Please repeat the whole listing exactly, but leave out any picture it holds.

Material provided:
=====

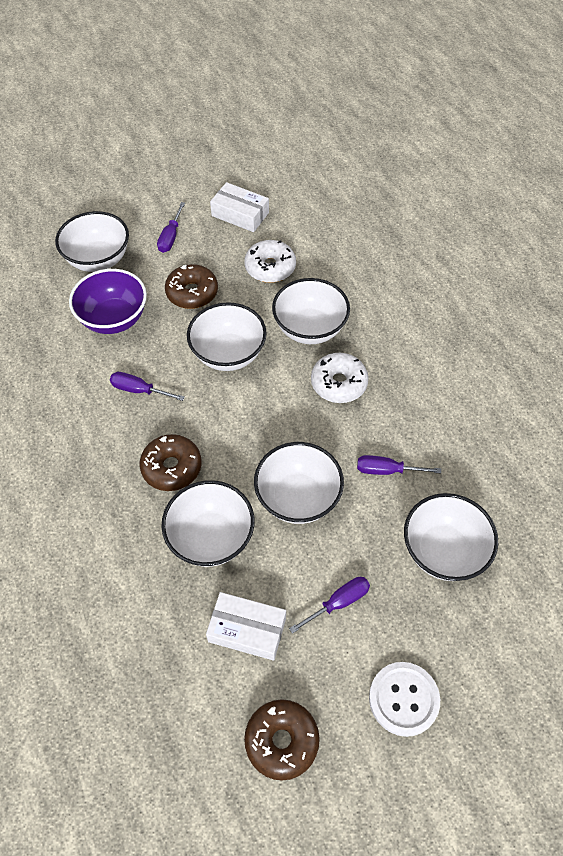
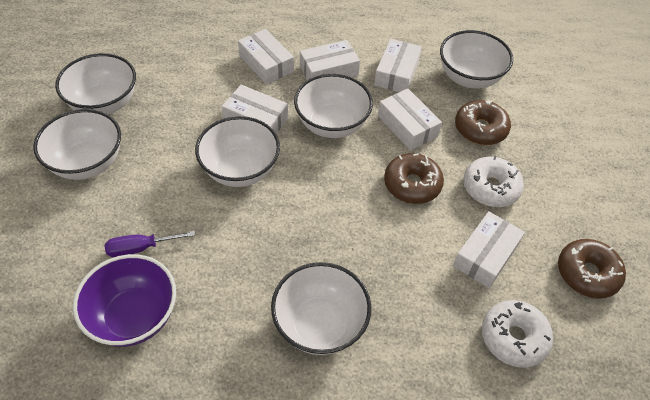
purple screwdriver: 4 -> 1
white box: 2 -> 6
white button: 1 -> 0

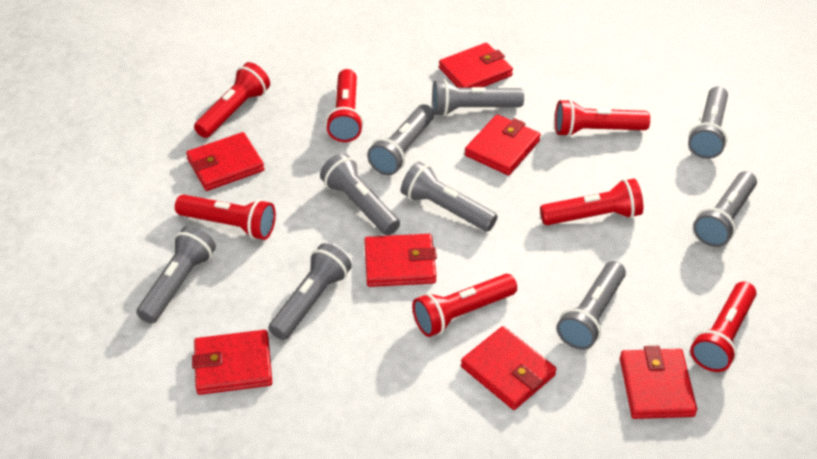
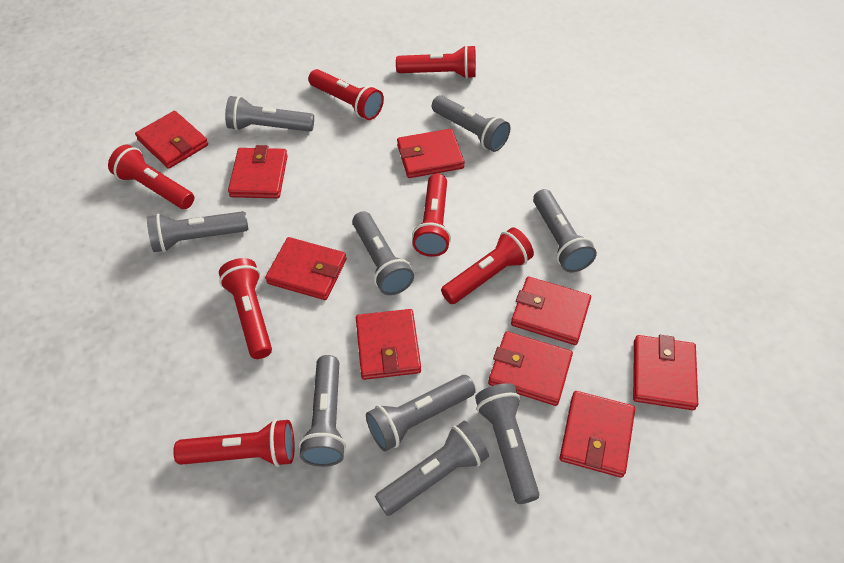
red wallet: 7 -> 9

=====

Your solution:
purple screwdriver: 4 -> 1
white box: 2 -> 6
white button: 1 -> 0

red wallet: 7 -> 9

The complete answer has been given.